Task directions:
Retype exactly, and only, the lines from the one that contains "pink stacking toy [117,186,173,242]" through the final line of the entries.
(Data)
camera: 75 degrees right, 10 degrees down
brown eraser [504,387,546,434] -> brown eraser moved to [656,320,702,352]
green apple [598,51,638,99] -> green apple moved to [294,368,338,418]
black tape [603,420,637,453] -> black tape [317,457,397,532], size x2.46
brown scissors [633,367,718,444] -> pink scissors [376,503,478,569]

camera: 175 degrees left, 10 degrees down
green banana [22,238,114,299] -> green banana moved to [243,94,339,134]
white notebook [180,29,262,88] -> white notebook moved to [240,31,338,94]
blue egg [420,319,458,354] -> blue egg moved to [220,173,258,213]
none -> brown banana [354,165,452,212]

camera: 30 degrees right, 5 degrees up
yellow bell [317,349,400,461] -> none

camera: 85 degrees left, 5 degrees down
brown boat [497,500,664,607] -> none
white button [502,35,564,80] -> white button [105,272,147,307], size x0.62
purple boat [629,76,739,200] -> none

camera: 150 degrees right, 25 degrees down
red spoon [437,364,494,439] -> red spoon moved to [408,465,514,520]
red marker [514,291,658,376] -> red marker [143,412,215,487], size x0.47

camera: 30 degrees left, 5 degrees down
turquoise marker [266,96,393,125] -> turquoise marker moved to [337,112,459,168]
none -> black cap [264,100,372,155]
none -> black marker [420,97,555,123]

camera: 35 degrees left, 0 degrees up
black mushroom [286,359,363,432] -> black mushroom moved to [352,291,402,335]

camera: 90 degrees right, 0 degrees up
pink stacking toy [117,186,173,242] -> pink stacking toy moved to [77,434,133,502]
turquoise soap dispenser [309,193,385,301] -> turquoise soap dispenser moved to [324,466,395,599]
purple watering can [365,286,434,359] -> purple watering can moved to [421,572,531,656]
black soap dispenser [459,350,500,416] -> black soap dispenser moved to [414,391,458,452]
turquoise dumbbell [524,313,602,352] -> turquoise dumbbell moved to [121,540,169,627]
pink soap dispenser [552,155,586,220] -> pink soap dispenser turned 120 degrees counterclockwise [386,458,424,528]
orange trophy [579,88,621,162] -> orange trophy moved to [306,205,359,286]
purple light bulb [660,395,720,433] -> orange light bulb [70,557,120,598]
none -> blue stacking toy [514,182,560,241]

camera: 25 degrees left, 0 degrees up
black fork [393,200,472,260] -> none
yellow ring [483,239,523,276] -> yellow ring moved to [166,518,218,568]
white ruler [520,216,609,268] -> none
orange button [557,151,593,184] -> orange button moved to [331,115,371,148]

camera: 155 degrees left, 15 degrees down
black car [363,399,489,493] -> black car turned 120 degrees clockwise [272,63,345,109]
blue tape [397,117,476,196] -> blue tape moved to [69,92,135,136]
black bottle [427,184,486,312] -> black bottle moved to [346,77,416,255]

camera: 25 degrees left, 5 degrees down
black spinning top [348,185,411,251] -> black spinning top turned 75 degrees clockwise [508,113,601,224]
(End Data)
Reply to the task:
pink stacking toy [117,186,173,242] -> pink stacking toy moved to [77,434,133,502]
turquoise soap dispenser [309,193,385,301] -> turquoise soap dispenser moved to [324,466,395,599]
purple watering can [365,286,434,359] -> purple watering can moved to [421,572,531,656]
black soap dispenser [459,350,500,416] -> black soap dispenser moved to [414,391,458,452]
turquoise dumbbell [524,313,602,352] -> turquoise dumbbell moved to [121,540,169,627]
pink soap dispenser [552,155,586,220] -> pink soap dispenser turned 120 degrees counterclockwise [386,458,424,528]
orange trophy [579,88,621,162] -> orange trophy moved to [306,205,359,286]
purple light bulb [660,395,720,433] -> orange light bulb [70,557,120,598]
none -> blue stacking toy [514,182,560,241]

camera: 25 degrees left, 0 degrees up
black fork [393,200,472,260] -> none
yellow ring [483,239,523,276] -> yellow ring moved to [166,518,218,568]
white ruler [520,216,609,268] -> none
orange button [557,151,593,184] -> orange button moved to [331,115,371,148]

camera: 155 degrees left, 15 degrees down
black car [363,399,489,493] -> black car turned 120 degrees clockwise [272,63,345,109]
blue tape [397,117,476,196] -> blue tape moved to [69,92,135,136]
black bottle [427,184,486,312] -> black bottle moved to [346,77,416,255]

camera: 25 degrees left, 5 degrees down
black spinning top [348,185,411,251] -> black spinning top turned 75 degrees clockwise [508,113,601,224]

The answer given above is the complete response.